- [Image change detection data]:
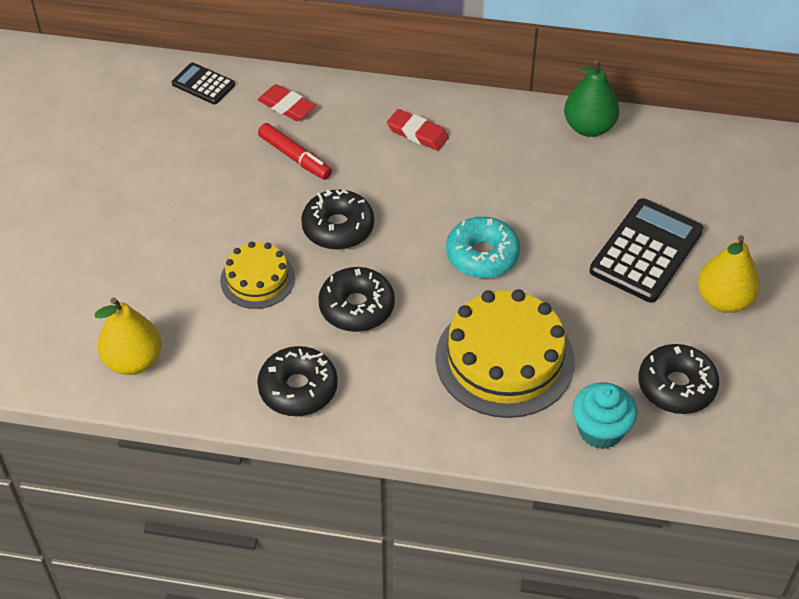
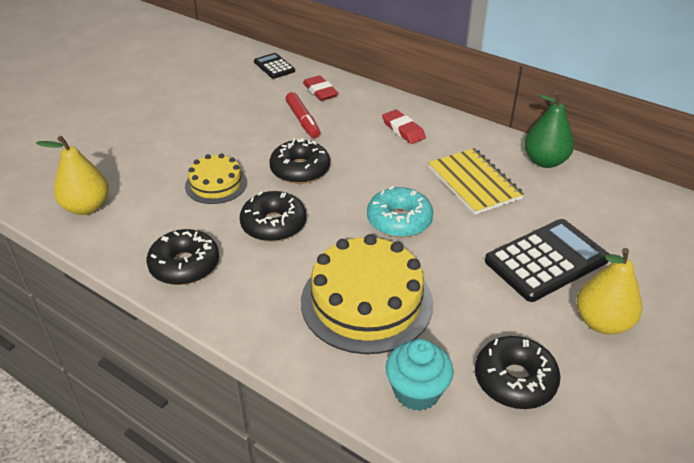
camera: 25 degrees right, 10 degrees down
(531, 181) = (474, 183): none -> yellow notebook

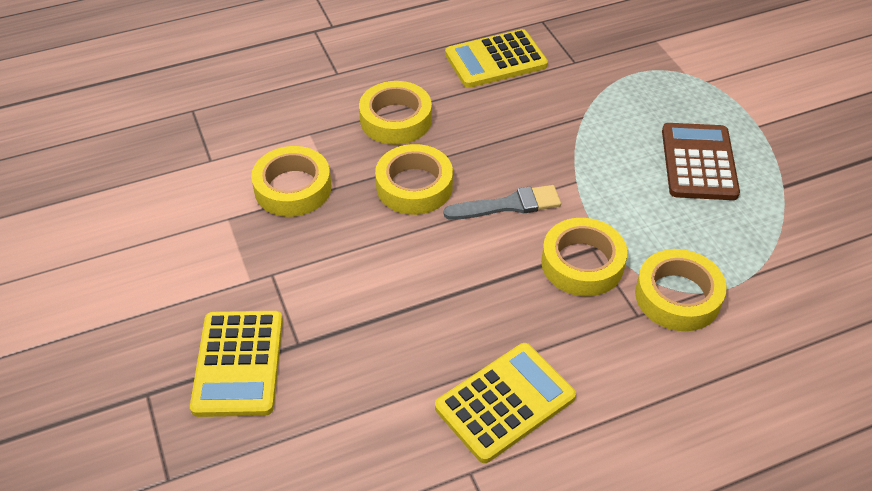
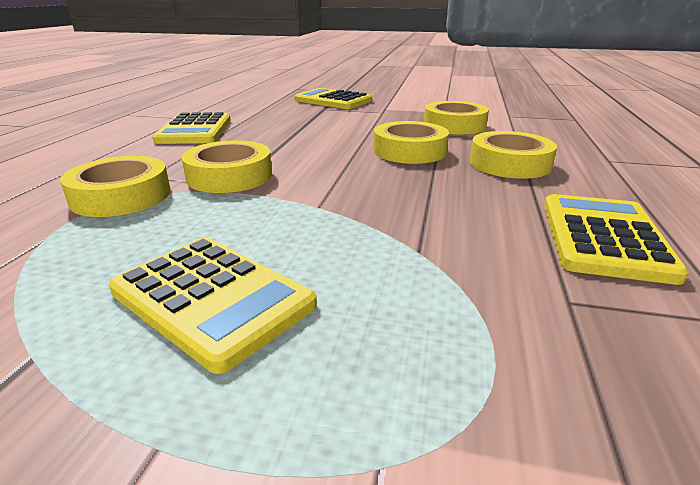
camera: 125 degrees right, 20 degrees down
(508, 205) = (337, 172): grey brush -> none
(698, 162) = (212, 298): brown calculator -> yellow calculator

- [WORK TO BE COMPLETED]:
Search the records above for the word "down", then say how many lines contain it. Give the number alone.

- [RESPONSE BELOW]:
2